Beneath this instruction is a listing; print exactly the lines in it starting at the line that contains "TP4: none -> test point (STG2)" and going through the line that contains "R6: 22k (AUX, KEY) -> 47k (AUX, KEY)".
Segment Open
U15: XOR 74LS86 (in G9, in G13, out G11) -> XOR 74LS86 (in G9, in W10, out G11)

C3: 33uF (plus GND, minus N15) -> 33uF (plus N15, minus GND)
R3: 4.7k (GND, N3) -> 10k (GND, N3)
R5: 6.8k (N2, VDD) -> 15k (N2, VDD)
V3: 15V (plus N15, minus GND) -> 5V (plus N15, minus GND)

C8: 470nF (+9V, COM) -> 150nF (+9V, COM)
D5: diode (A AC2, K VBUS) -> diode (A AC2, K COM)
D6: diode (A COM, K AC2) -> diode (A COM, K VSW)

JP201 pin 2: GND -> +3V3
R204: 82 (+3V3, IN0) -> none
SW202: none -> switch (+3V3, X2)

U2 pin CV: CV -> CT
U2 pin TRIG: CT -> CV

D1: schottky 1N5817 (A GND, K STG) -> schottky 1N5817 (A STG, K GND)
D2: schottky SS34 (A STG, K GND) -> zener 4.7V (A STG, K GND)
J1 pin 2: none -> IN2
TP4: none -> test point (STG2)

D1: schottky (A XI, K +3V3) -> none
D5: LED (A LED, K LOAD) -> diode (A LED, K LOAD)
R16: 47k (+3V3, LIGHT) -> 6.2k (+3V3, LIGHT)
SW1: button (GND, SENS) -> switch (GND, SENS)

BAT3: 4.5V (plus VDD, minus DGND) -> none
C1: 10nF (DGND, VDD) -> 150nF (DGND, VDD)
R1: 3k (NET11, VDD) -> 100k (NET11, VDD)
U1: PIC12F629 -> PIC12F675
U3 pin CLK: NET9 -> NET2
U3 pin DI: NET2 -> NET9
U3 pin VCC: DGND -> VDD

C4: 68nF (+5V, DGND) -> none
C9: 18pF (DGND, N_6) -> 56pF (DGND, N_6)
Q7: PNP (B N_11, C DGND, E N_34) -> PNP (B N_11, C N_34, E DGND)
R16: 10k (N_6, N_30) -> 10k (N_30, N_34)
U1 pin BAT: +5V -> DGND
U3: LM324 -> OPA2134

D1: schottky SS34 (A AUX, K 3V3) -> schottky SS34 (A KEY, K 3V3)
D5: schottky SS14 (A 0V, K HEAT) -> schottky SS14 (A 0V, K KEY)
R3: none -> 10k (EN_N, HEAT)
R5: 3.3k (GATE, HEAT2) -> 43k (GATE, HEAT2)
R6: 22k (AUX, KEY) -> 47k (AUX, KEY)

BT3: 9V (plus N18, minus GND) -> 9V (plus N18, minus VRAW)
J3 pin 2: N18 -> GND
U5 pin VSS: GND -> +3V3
Segment Closed
• [FINISHED TASK]
TP4: none -> test point (STG2)

D1: schottky (A XI, K +3V3) -> none
D5: LED (A LED, K LOAD) -> diode (A LED, K LOAD)
R16: 47k (+3V3, LIGHT) -> 6.2k (+3V3, LIGHT)
SW1: button (GND, SENS) -> switch (GND, SENS)

BAT3: 4.5V (plus VDD, minus DGND) -> none
C1: 10nF (DGND, VDD) -> 150nF (DGND, VDD)
R1: 3k (NET11, VDD) -> 100k (NET11, VDD)
U1: PIC12F629 -> PIC12F675
U3 pin CLK: NET9 -> NET2
U3 pin DI: NET2 -> NET9
U3 pin VCC: DGND -> VDD

C4: 68nF (+5V, DGND) -> none
C9: 18pF (DGND, N_6) -> 56pF (DGND, N_6)
Q7: PNP (B N_11, C DGND, E N_34) -> PNP (B N_11, C N_34, E DGND)
R16: 10k (N_6, N_30) -> 10k (N_30, N_34)
U1 pin BAT: +5V -> DGND
U3: LM324 -> OPA2134

D1: schottky SS34 (A AUX, K 3V3) -> schottky SS34 (A KEY, K 3V3)
D5: schottky SS14 (A 0V, K HEAT) -> schottky SS14 (A 0V, K KEY)
R3: none -> 10k (EN_N, HEAT)
R5: 3.3k (GATE, HEAT2) -> 43k (GATE, HEAT2)
R6: 22k (AUX, KEY) -> 47k (AUX, KEY)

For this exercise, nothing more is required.